Work instruction ▸
Quote all of the following material word for word.

Input data ▸
**********
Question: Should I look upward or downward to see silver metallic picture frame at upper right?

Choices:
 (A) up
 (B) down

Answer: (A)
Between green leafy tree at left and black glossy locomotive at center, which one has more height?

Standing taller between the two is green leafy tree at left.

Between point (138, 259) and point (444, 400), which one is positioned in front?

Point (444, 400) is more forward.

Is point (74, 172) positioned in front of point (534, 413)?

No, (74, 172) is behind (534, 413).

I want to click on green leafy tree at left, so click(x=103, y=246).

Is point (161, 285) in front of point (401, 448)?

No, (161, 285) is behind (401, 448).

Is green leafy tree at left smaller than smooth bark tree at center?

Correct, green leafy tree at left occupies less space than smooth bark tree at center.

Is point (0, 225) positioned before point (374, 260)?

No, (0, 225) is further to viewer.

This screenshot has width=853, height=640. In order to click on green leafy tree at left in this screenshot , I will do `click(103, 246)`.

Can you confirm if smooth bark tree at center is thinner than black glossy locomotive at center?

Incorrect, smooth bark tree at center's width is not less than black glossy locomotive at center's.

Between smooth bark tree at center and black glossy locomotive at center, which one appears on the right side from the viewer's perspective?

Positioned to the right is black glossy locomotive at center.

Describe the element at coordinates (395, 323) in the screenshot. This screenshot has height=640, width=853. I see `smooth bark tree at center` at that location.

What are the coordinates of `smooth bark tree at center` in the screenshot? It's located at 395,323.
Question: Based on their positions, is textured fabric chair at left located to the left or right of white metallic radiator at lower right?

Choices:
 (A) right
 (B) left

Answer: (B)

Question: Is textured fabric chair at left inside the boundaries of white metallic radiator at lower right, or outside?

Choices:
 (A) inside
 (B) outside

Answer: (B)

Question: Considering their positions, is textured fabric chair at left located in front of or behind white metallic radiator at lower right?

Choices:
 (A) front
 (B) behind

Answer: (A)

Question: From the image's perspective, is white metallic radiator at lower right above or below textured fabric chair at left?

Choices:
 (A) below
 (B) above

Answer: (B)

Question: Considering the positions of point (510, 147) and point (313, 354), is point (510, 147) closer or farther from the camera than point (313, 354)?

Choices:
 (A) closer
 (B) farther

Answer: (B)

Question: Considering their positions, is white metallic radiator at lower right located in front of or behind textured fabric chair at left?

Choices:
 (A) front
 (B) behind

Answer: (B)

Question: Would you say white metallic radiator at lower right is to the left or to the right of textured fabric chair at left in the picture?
**********
Exercise result ▸
Question: Should I look upward or downward to see silver metallic picture frame at upper right?

Choices:
 (A) up
 (B) down

Answer: (A)
Between green leafy tree at left and black glossy locomotive at center, which one has more height?

Standing taller between the two is green leafy tree at left.

Between point (138, 259) and point (444, 400), which one is positioned in front?

Point (444, 400) is more forward.

Is point (74, 172) positioned in front of point (534, 413)?

No, (74, 172) is behind (534, 413).

I want to click on green leafy tree at left, so click(x=103, y=246).

Is point (161, 285) in front of point (401, 448)?

No, (161, 285) is behind (401, 448).

Is green leafy tree at left smaller than smooth bark tree at center?

Correct, green leafy tree at left occupies less space than smooth bark tree at center.

Is point (0, 225) positioned before point (374, 260)?

No, (0, 225) is further to viewer.

This screenshot has width=853, height=640. In order to click on green leafy tree at left in this screenshot , I will do `click(103, 246)`.

Can you confirm if smooth bark tree at center is thinner than black glossy locomotive at center?

Incorrect, smooth bark tree at center's width is not less than black glossy locomotive at center's.

Between smooth bark tree at center and black glossy locomotive at center, which one appears on the right side from the viewer's perspective?

Positioned to the right is black glossy locomotive at center.

Describe the element at coordinates (395, 323) in the screenshot. This screenshot has height=640, width=853. I see `smooth bark tree at center` at that location.

What are the coordinates of `smooth bark tree at center` in the screenshot? It's located at 395,323.
Question: Based on their positions, is textured fabric chair at left located to the left or right of white metallic radiator at lower right?

Choices:
 (A) right
 (B) left

Answer: (B)

Question: Is textured fabric chair at left inside the boundaries of white metallic radiator at lower right, or outside?

Choices:
 (A) inside
 (B) outside

Answer: (B)

Question: Considering their positions, is textured fabric chair at left located in front of or behind white metallic radiator at lower right?

Choices:
 (A) front
 (B) behind

Answer: (A)

Question: From the image's perspective, is white metallic radiator at lower right above or below textured fabric chair at left?

Choices:
 (A) below
 (B) above

Answer: (B)

Question: Considering the positions of point (510, 147) and point (313, 354), is point (510, 147) closer or farther from the camera than point (313, 354)?

Choices:
 (A) closer
 (B) farther

Answer: (B)

Question: Considering their positions, is white metallic radiator at lower right located in front of or behind textured fabric chair at left?

Choices:
 (A) front
 (B) behind

Answer: (B)

Question: Would you say white metallic radiator at lower right is to the left or to the right of textured fabric chair at left in the picture?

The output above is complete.